— Input —

________________________________________

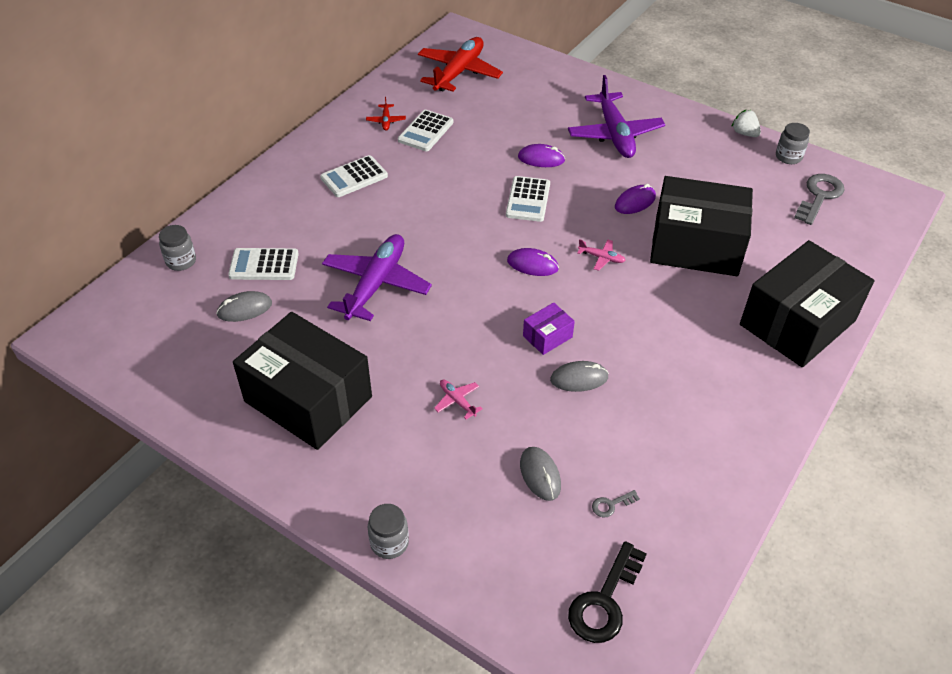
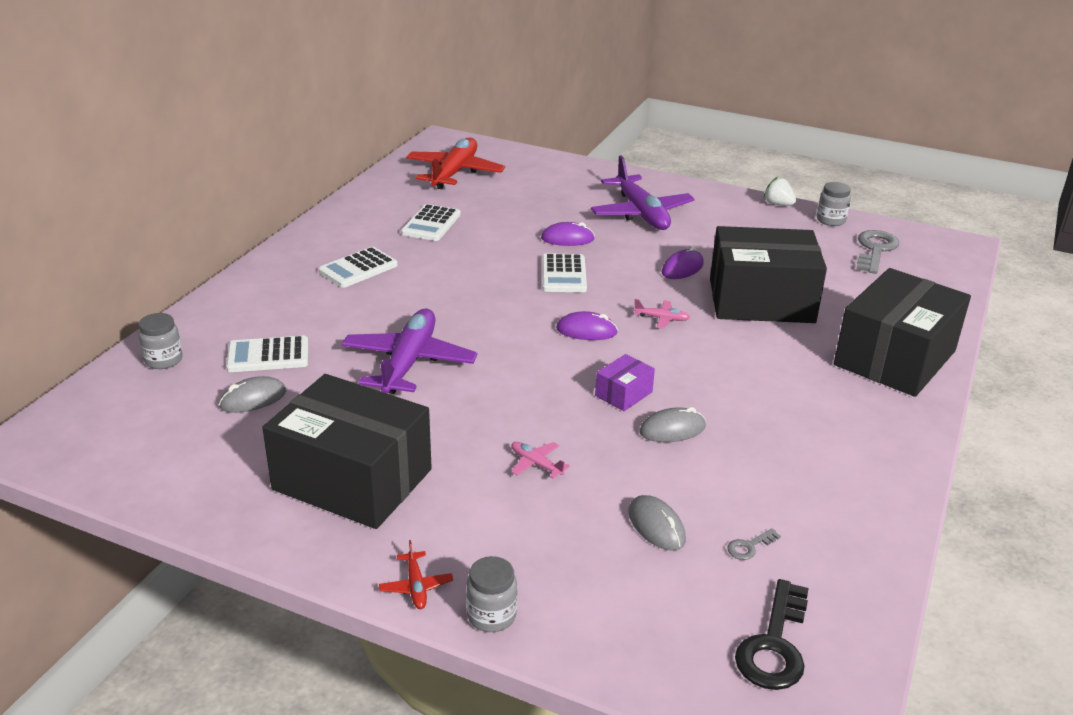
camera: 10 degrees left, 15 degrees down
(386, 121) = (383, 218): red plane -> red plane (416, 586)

________________________________________

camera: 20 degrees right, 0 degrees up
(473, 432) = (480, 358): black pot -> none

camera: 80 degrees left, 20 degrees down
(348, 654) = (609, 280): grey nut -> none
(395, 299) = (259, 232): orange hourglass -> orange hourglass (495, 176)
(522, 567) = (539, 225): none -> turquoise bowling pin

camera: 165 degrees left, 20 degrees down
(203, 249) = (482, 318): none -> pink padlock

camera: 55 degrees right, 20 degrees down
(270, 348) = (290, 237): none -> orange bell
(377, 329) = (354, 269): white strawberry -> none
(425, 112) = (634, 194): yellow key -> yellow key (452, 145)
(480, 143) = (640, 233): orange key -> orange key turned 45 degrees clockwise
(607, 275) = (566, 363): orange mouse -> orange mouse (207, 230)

________________________________________

When a line in the material includes the word "none", copy it out.

(473, 432) = (480, 358): black pot -> none
(348, 654) = (609, 280): grey nut -> none
(522, 567) = (539, 225): none -> turquoise bowling pin
(203, 249) = (482, 318): none -> pink padlock
(270, 348) = (290, 237): none -> orange bell
(377, 329) = (354, 269): white strawberry -> none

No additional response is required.